» **Description of the task**
Keep every word of the listing and reproduce it exactly, but set aside any image found there.

» **Dataset extract**
⟨
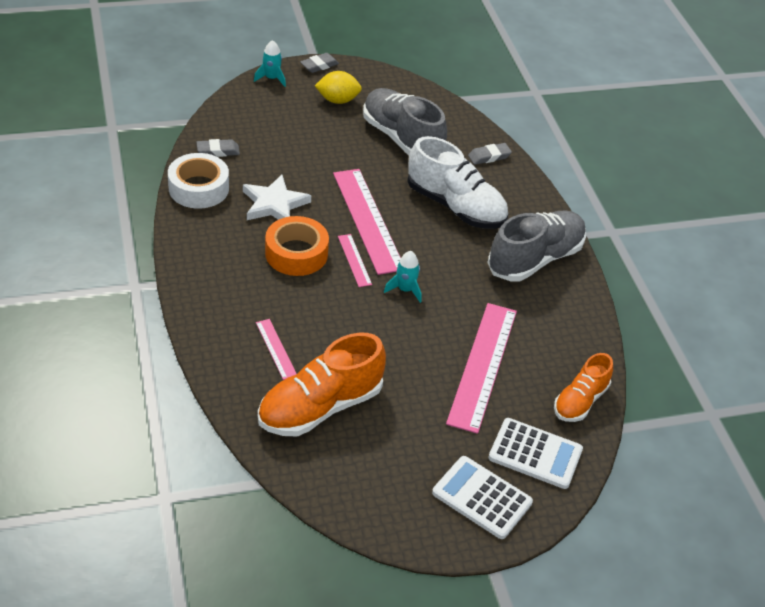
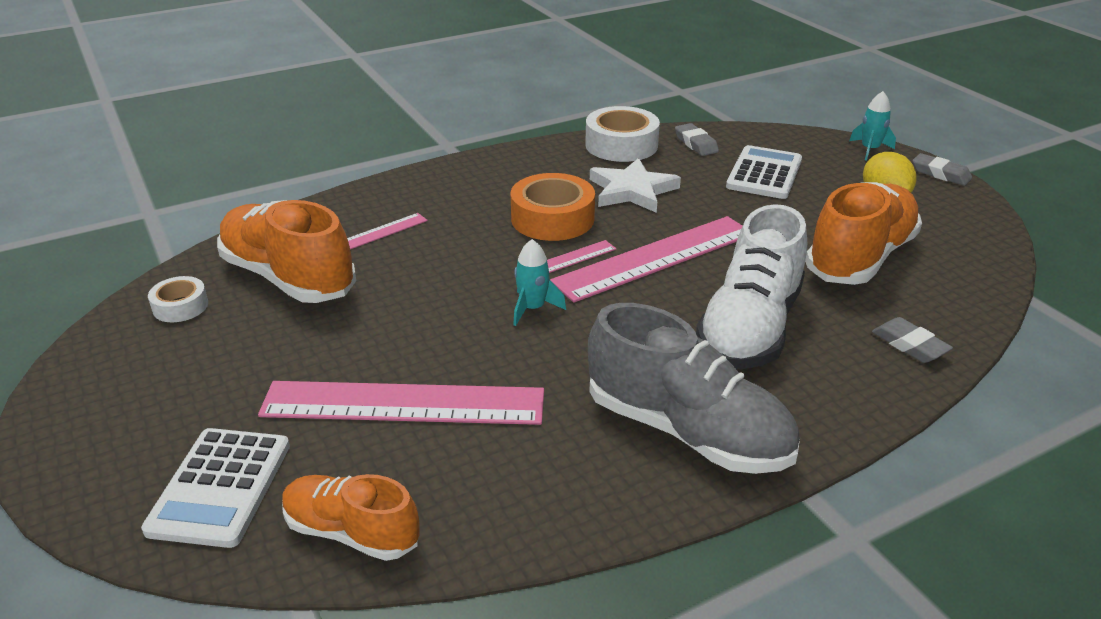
camera: 80 degrees right, 10 degrees down
(337, 472) = (180, 306): none -> white tape
(401, 138) = (860, 258): grey shoe -> orange shoe
(482, 498) = (130, 438): white calculator -> white calculator (764, 174)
⟩
» **Response area**
camera: 80 degrees right, 10 degrees down
(337, 472) = (180, 306): none -> white tape
(401, 138) = (860, 258): grey shoe -> orange shoe
(482, 498) = (130, 438): white calculator -> white calculator (764, 174)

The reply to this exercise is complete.